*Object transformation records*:
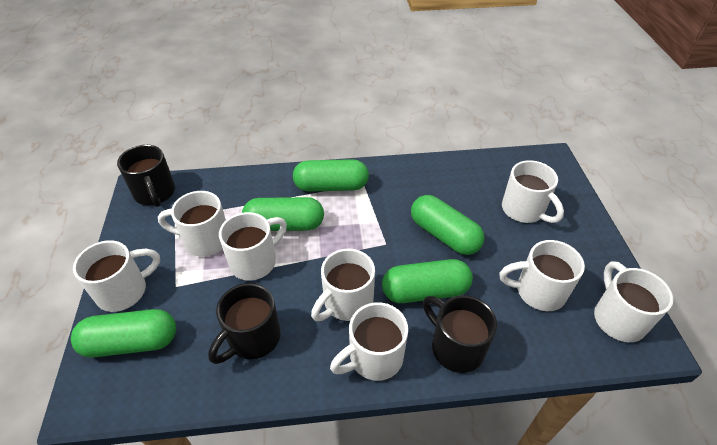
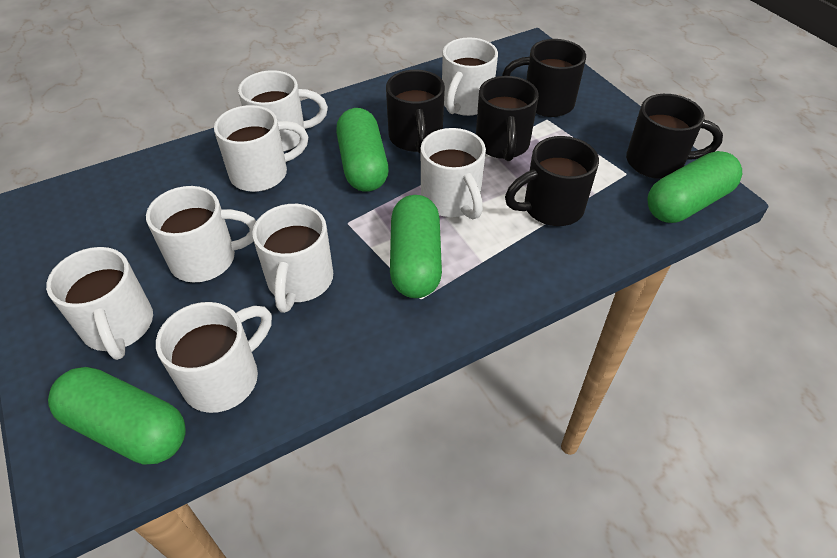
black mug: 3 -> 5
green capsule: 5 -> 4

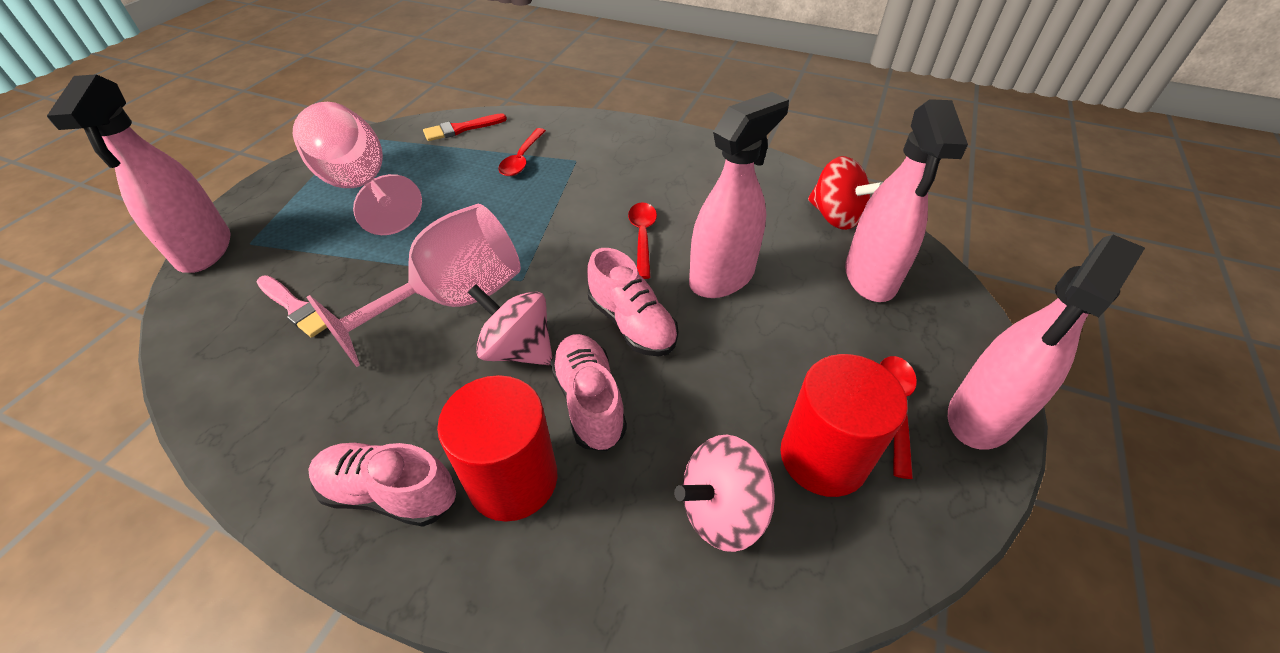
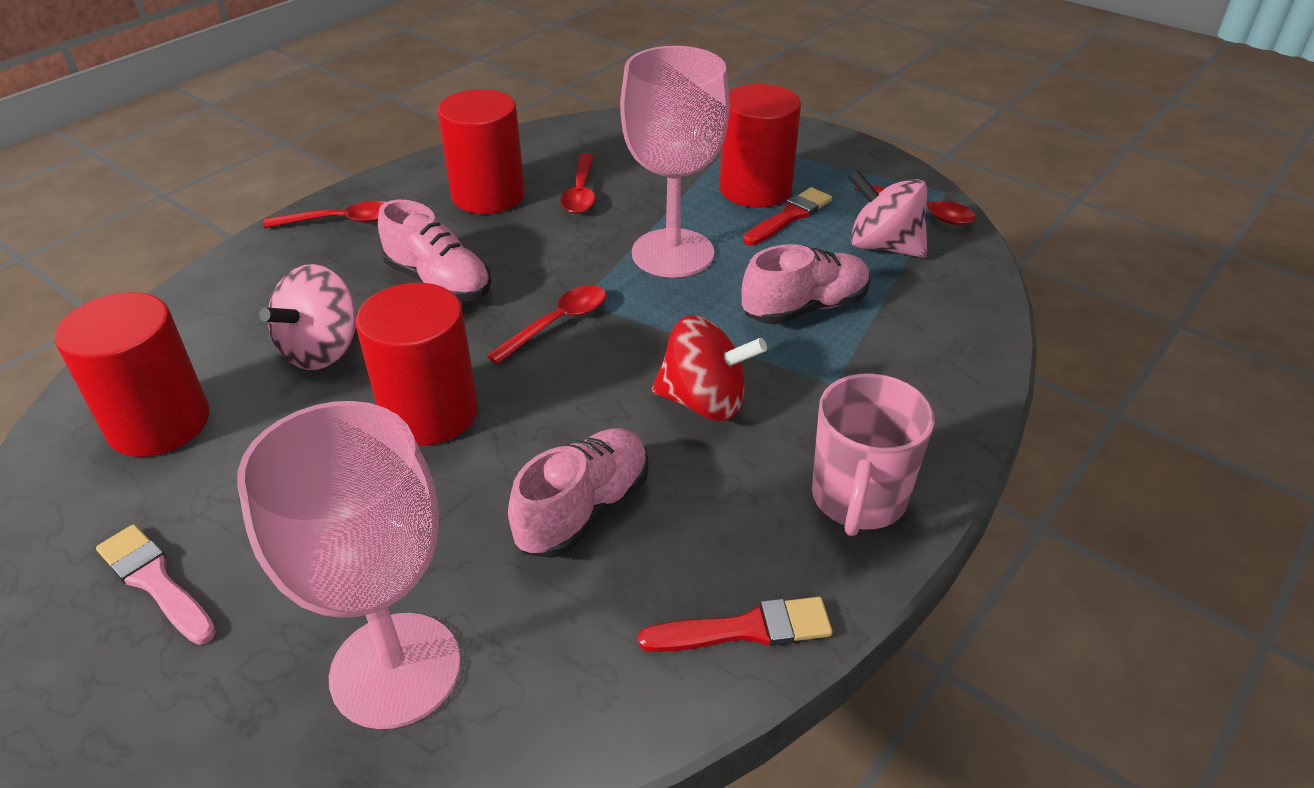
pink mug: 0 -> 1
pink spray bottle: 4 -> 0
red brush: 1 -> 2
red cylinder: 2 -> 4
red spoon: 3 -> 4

*Work to be completed*: Each line from the one containing "pink mug: 0 -> 1" to the last line above must be returned exactly, and no line outside that range.

*Task solution*:
pink mug: 0 -> 1
pink spray bottle: 4 -> 0
red brush: 1 -> 2
red cylinder: 2 -> 4
red spoon: 3 -> 4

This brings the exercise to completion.